REQUIREMENT
For every line in the material, output its text exactly and exclude any image it holds.

EXTRACTED DATA
BEGIN

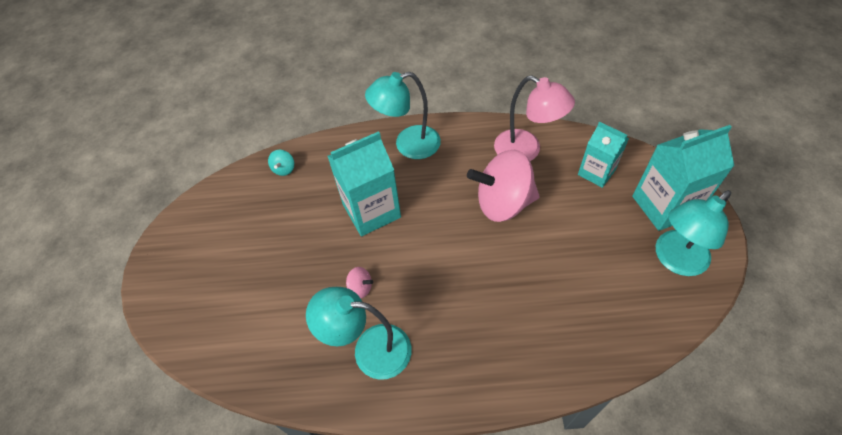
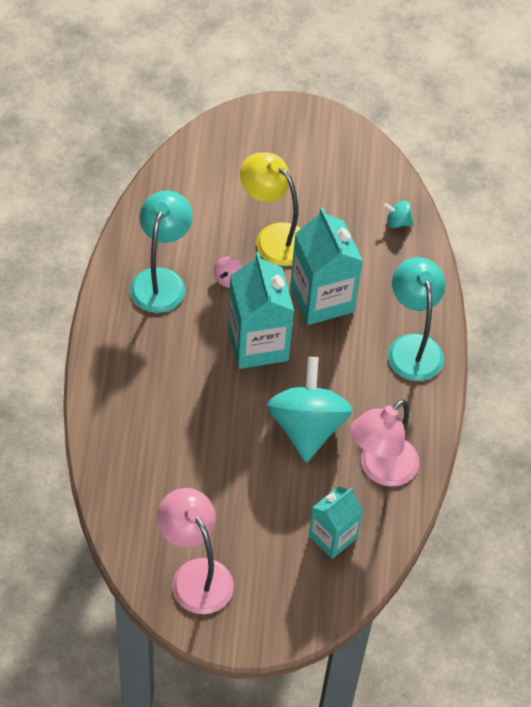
camera: 90 degrees right, 0 degrees up
(307, 258) = (273, 237): none -> yellow lamp
(503, 203) = (307, 427): pink spinning top -> turquoise spinning top
(664, 206) = (269, 593): turquoise carton -> turquoise carton (258, 344)
(674, 260) = (195, 575): turquoise lamp -> pink lamp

END

COMPLETED EXERCISE
camera: 90 degrees right, 0 degrees up
(307, 258) = (273, 237): none -> yellow lamp
(503, 203) = (307, 427): pink spinning top -> turquoise spinning top
(664, 206) = (269, 593): turquoise carton -> turquoise carton (258, 344)
(674, 260) = (195, 575): turquoise lamp -> pink lamp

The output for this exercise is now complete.